• DATA TO EXAMINE:
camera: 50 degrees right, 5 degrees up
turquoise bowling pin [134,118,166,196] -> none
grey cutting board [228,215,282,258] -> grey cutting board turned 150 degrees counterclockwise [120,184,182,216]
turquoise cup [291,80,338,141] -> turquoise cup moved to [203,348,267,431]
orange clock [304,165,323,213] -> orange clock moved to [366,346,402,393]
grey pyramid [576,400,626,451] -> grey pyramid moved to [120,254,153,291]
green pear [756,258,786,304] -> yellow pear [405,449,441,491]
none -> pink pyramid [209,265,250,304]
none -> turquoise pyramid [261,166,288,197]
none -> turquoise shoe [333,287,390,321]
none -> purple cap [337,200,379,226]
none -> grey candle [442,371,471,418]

...

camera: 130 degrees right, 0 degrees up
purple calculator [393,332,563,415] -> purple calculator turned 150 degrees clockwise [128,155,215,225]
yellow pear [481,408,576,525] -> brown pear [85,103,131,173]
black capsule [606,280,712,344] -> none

• TASK PROMPT: From the data above, output only the lines between the line containing "camera: 50 degrees right, 5 degrees up" and the line containing "none -> turquoise shoe [333,287,390,321]", inclusive, exactly as written.

• REPLY TO THE TASK:
camera: 50 degrees right, 5 degrees up
turquoise bowling pin [134,118,166,196] -> none
grey cutting board [228,215,282,258] -> grey cutting board turned 150 degrees counterclockwise [120,184,182,216]
turquoise cup [291,80,338,141] -> turquoise cup moved to [203,348,267,431]
orange clock [304,165,323,213] -> orange clock moved to [366,346,402,393]
grey pyramid [576,400,626,451] -> grey pyramid moved to [120,254,153,291]
green pear [756,258,786,304] -> yellow pear [405,449,441,491]
none -> pink pyramid [209,265,250,304]
none -> turquoise pyramid [261,166,288,197]
none -> turquoise shoe [333,287,390,321]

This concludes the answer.